## Exercise prompt:
Between the line containing "red pear: 3 -> 4" and the line containing "purple pyramid: 15 -> 10" lies a run of lines; give that run again exactly, with both of those lines, and nothing else from the entries below.

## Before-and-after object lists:
···
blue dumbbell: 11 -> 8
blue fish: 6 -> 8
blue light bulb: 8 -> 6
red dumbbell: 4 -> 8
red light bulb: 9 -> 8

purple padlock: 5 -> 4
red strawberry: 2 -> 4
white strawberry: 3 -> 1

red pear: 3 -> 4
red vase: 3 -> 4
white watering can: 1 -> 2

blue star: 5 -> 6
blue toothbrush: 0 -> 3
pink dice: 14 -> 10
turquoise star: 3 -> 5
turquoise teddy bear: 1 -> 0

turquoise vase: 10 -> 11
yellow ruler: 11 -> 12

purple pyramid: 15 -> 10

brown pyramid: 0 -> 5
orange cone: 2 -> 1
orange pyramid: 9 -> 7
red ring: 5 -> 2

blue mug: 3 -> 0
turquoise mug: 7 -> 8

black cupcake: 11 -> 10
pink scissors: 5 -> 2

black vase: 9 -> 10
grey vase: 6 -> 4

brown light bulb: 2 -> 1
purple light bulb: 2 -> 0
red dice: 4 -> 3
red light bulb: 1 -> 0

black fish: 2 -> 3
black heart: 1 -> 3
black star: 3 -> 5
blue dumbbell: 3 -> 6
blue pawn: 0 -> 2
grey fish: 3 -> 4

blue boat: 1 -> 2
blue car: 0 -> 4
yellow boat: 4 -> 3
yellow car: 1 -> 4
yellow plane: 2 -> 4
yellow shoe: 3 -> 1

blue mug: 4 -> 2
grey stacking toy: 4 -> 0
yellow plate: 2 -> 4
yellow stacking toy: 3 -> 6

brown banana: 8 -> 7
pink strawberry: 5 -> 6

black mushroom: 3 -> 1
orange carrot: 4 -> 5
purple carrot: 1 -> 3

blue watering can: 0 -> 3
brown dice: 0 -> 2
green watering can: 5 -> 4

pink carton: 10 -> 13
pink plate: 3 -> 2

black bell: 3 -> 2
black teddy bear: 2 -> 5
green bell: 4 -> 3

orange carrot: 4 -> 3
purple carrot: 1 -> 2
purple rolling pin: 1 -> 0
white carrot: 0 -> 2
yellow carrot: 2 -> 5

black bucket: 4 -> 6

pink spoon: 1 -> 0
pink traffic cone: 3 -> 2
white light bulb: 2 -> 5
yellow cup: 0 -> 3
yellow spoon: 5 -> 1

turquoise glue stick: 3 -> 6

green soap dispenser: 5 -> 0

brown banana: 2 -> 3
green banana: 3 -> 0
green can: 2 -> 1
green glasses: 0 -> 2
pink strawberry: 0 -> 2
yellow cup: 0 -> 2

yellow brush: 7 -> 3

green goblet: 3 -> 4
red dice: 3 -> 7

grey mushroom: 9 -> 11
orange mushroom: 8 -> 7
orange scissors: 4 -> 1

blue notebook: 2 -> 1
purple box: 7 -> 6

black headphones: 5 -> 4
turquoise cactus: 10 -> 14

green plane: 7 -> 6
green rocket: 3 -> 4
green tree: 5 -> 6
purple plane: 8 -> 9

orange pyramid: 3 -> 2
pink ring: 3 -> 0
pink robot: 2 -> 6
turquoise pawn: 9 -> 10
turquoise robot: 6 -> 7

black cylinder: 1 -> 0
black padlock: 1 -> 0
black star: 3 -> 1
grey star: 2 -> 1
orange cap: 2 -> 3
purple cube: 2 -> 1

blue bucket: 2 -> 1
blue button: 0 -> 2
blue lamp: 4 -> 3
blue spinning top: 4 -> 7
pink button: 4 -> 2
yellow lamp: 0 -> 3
···
## Result of this task:
red pear: 3 -> 4
red vase: 3 -> 4
white watering can: 1 -> 2

blue star: 5 -> 6
blue toothbrush: 0 -> 3
pink dice: 14 -> 10
turquoise star: 3 -> 5
turquoise teddy bear: 1 -> 0

turquoise vase: 10 -> 11
yellow ruler: 11 -> 12

purple pyramid: 15 -> 10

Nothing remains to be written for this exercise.